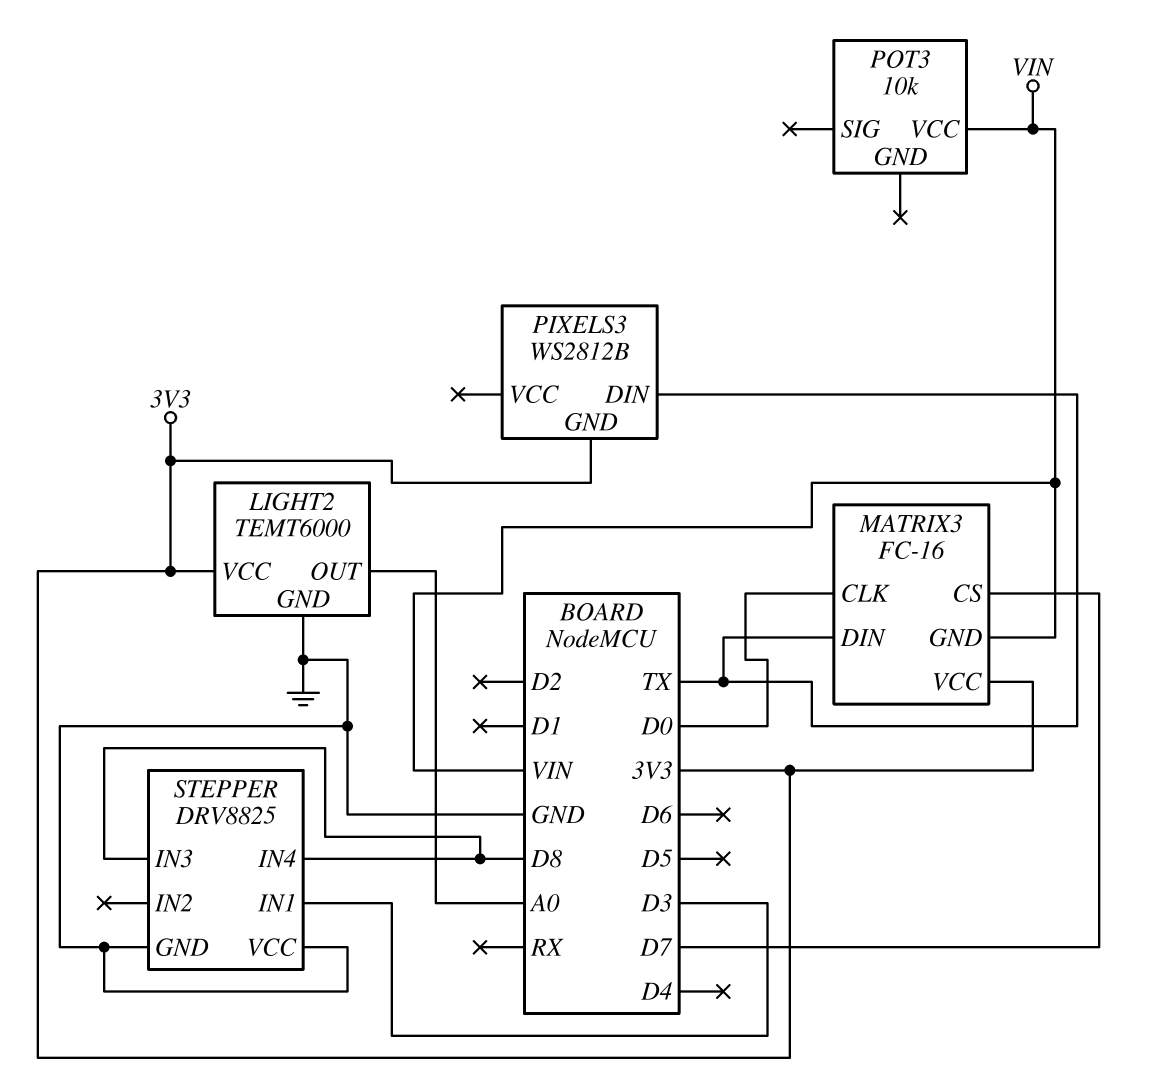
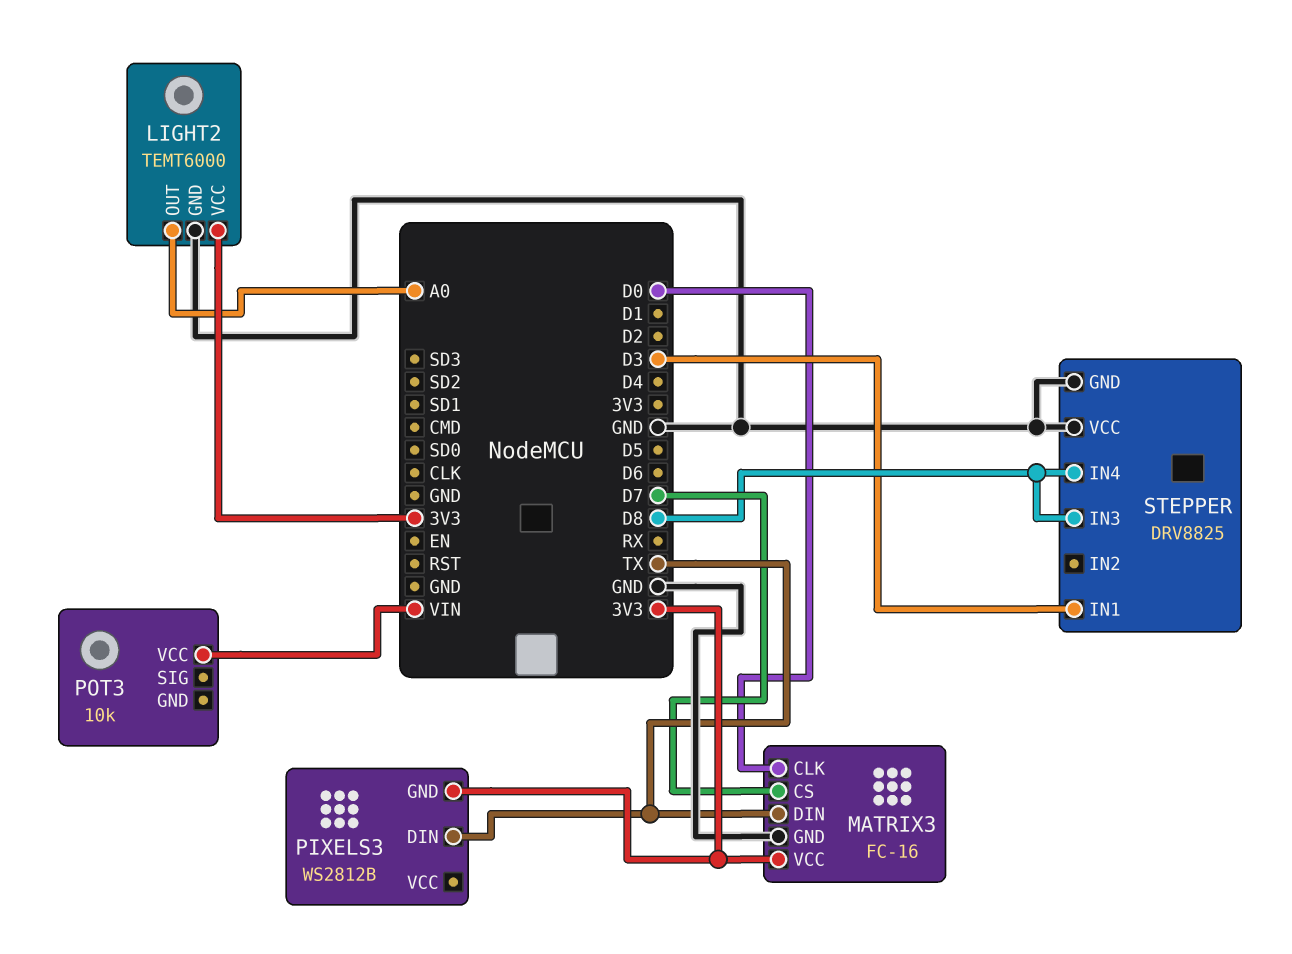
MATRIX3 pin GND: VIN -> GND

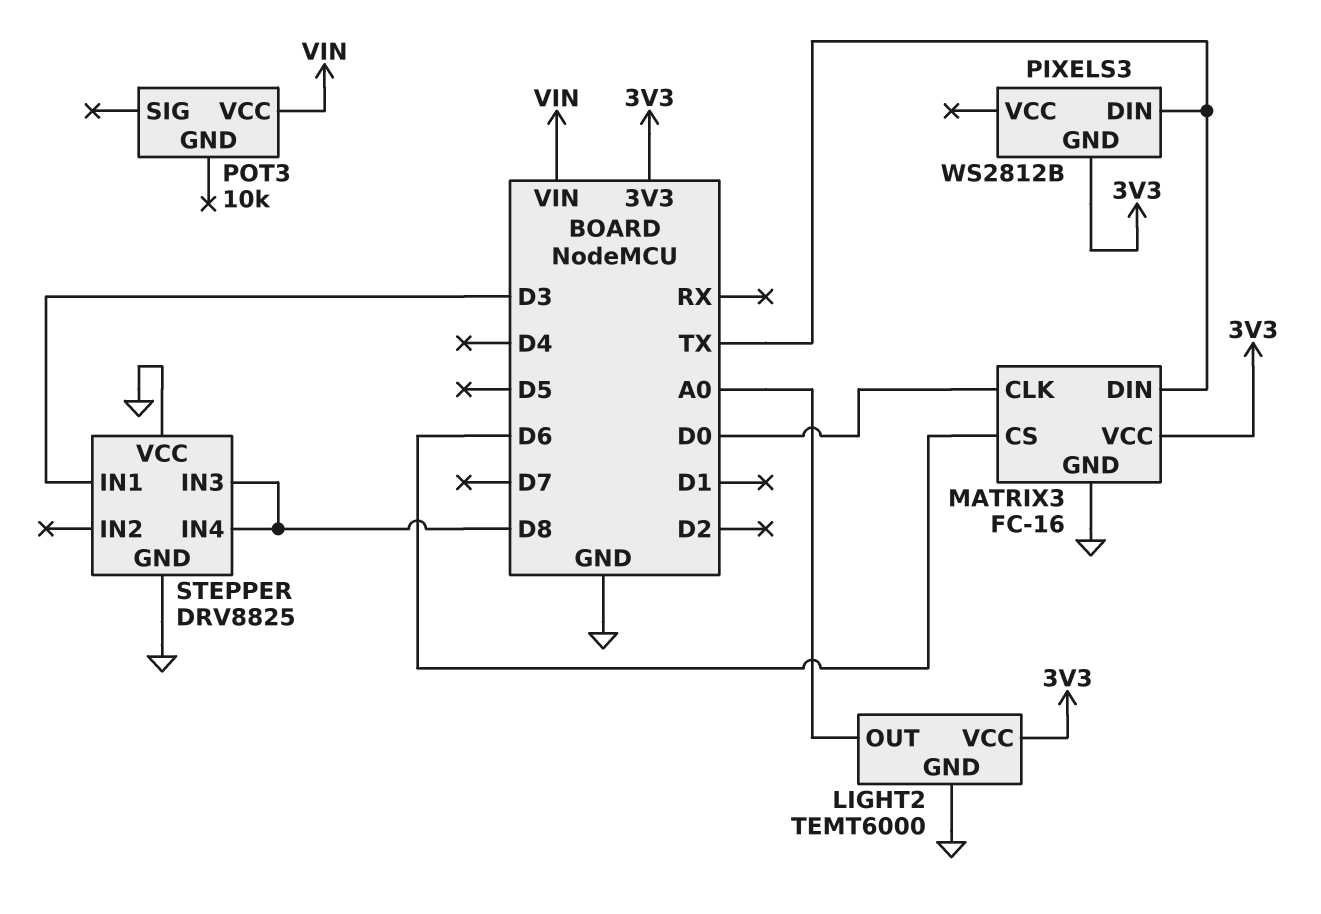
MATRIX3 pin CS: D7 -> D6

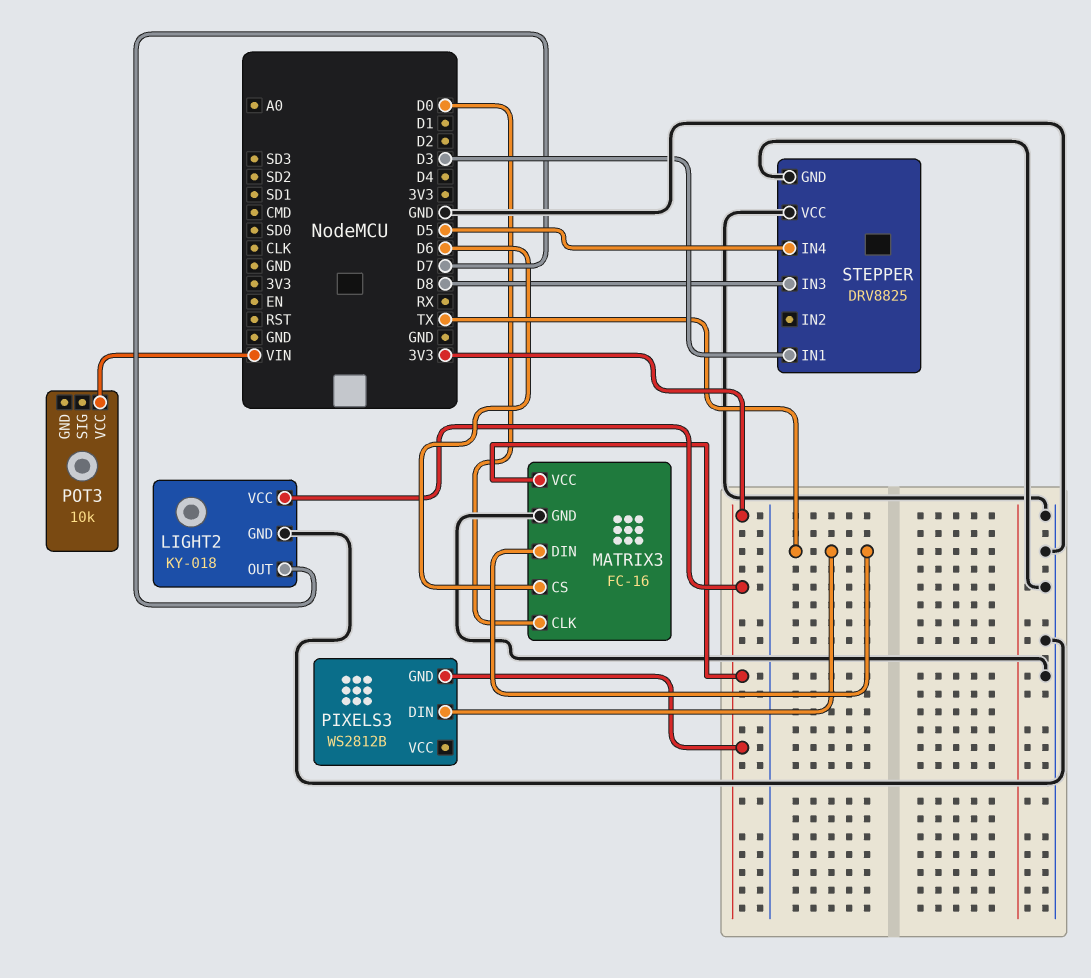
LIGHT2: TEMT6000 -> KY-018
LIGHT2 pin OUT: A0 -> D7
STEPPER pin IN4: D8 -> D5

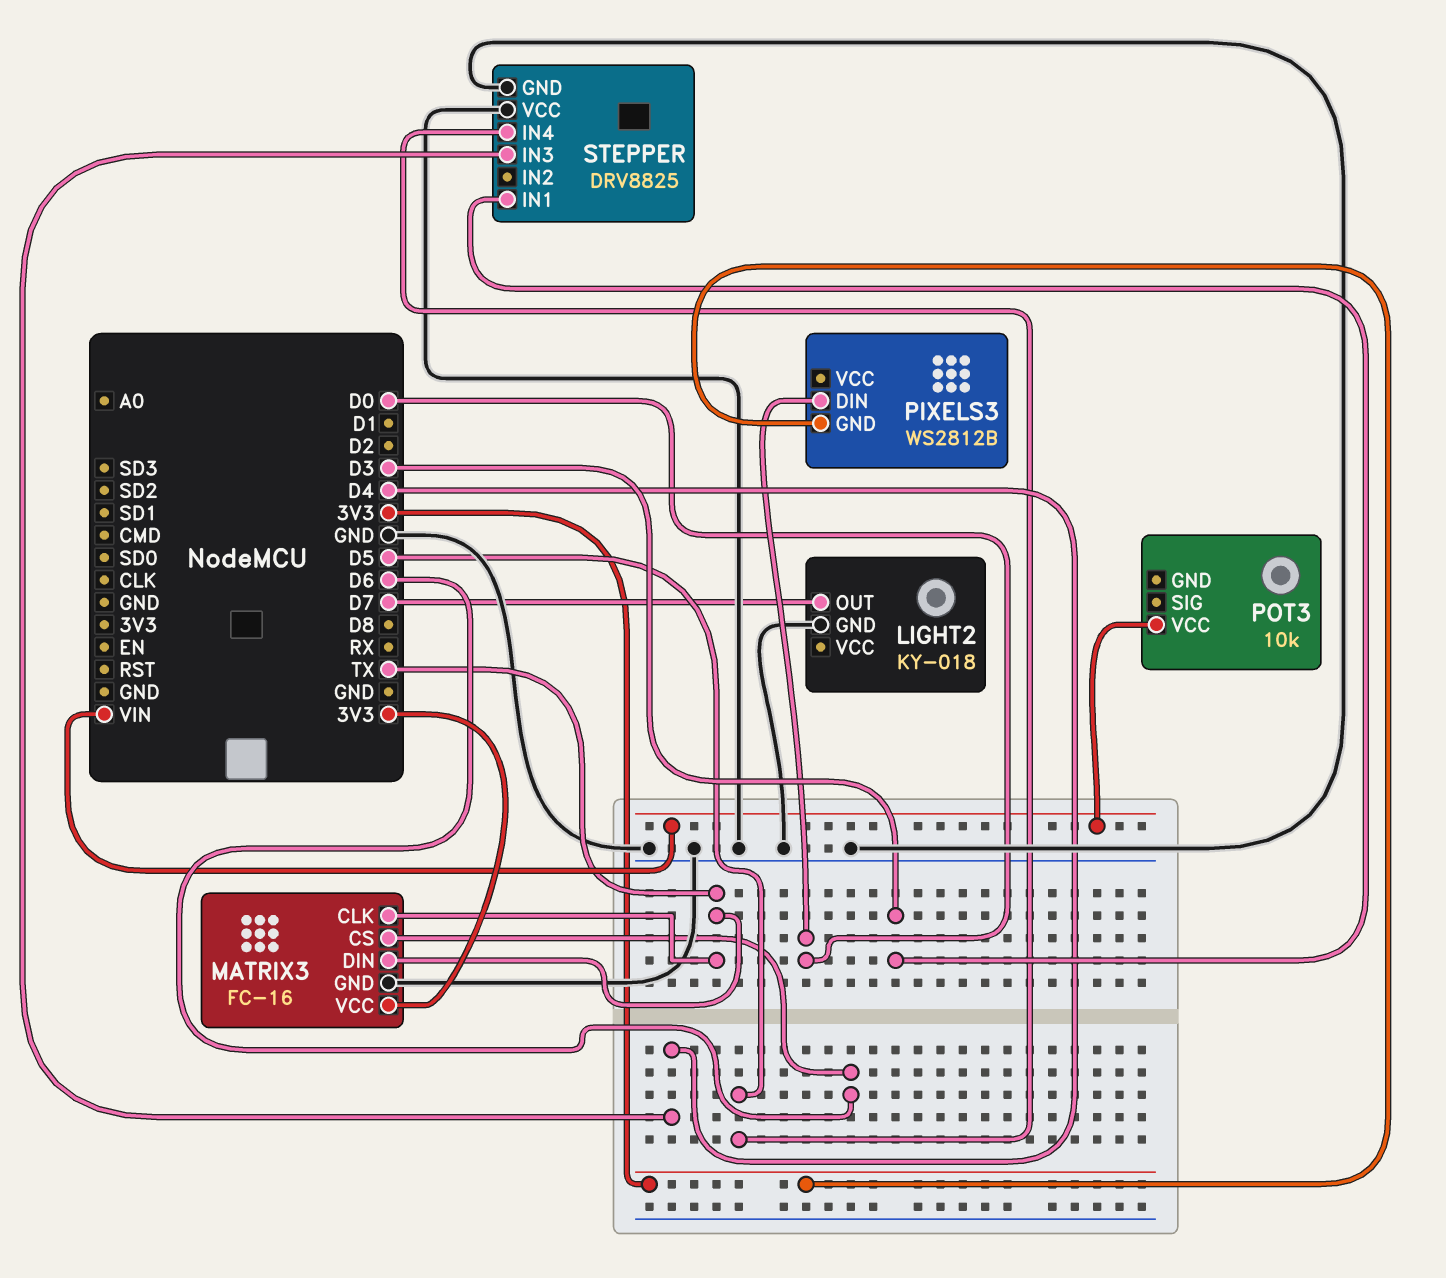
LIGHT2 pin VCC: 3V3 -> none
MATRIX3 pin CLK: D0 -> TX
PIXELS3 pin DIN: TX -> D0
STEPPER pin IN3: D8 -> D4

----

■ TASK BRIEF ■
Reproduce exactly, without any picture, the lines from the one bearing "LIGHT2 pin OUT: A0 -> D7" to the last line of the records above.

■ SOLVED PROBLEM ■
LIGHT2 pin OUT: A0 -> D7
STEPPER pin IN4: D8 -> D5

LIGHT2 pin VCC: 3V3 -> none
MATRIX3 pin CLK: D0 -> TX
PIXELS3 pin DIN: TX -> D0
STEPPER pin IN3: D8 -> D4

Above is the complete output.